(Problem to solve)
Leave out the pictures, and reproduce exactly the lines from the line containing "(344, 478) = (605, 331): pink box -> none" through the final line of the entries.

(Dataset extract)
#####

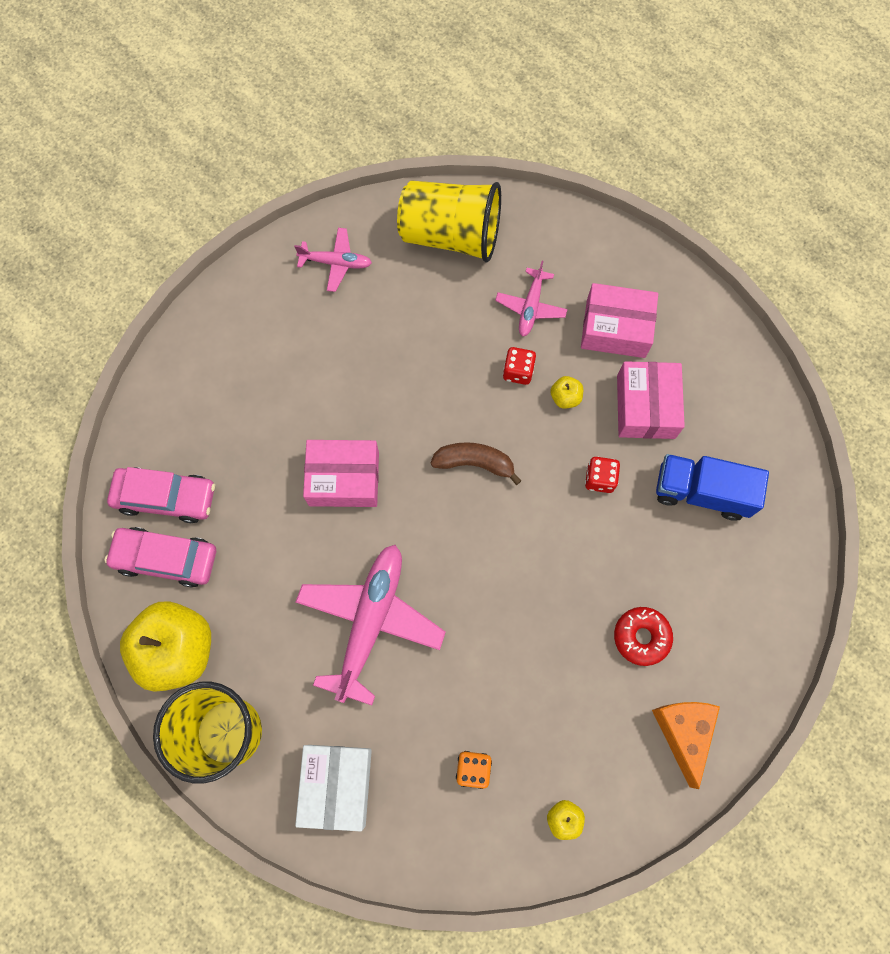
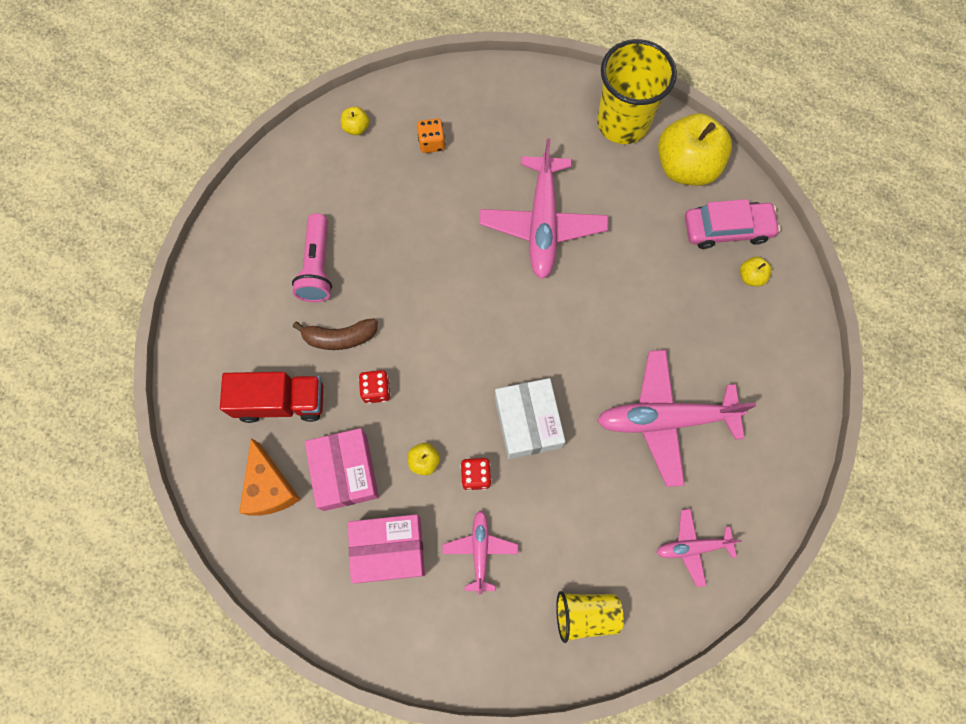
camera: 165 degrees right, 0 degrees up
(166, 497) = (751, 277): pink car -> yellow apple
(317, 377) = (664, 419): none -> pink plane
(337, 785) = (529, 109): white box -> white box (527, 422)
(344, 478) = (605, 331): pink box -> none
(450, 235) = (585, 614): yellow cup -> yellow cup, size x0.58
(474, 463) = (493, 375): brown banana -> brown banana (340, 337)
(641, 637) = (317, 266): red donut -> pink flashlight
(683, 732) = (274, 205): orange cheese -> orange cheese (270, 487)
(701, 492) = (281, 402): blue truck -> red truck

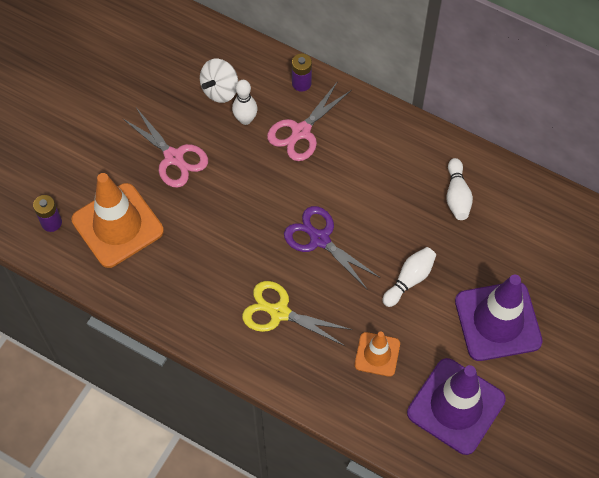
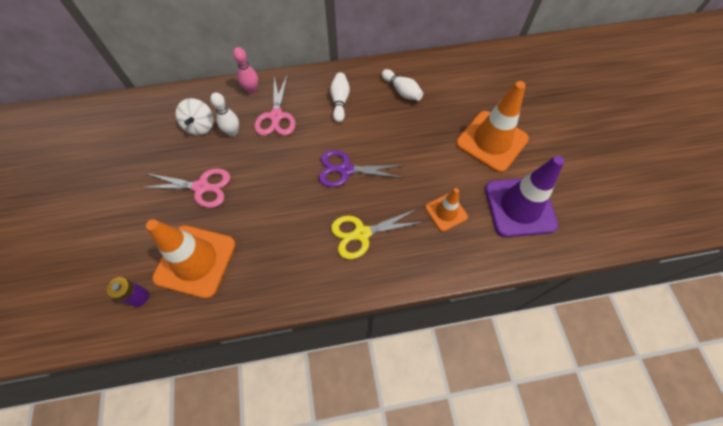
camera: 40 degrees left, 0 degrees up
(301, 83) = (252, 90): purple battery -> pink bowling pin
(409, 280) = (421, 154): white bowling pin -> white bowling pin (340, 101)
(498, 321) = (491, 141): purple traffic cone -> orange traffic cone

#####

(Exercise response)
(344, 478) = (605, 331): pink box -> none
(450, 235) = (585, 614): yellow cup -> yellow cup, size x0.58
(474, 463) = (493, 375): brown banana -> brown banana (340, 337)
(641, 637) = (317, 266): red donut -> pink flashlight
(683, 732) = (274, 205): orange cheese -> orange cheese (270, 487)
(701, 492) = (281, 402): blue truck -> red truck

camera: 40 degrees left, 0 degrees up
(301, 83) = (252, 90): purple battery -> pink bowling pin
(409, 280) = (421, 154): white bowling pin -> white bowling pin (340, 101)
(498, 321) = (491, 141): purple traffic cone -> orange traffic cone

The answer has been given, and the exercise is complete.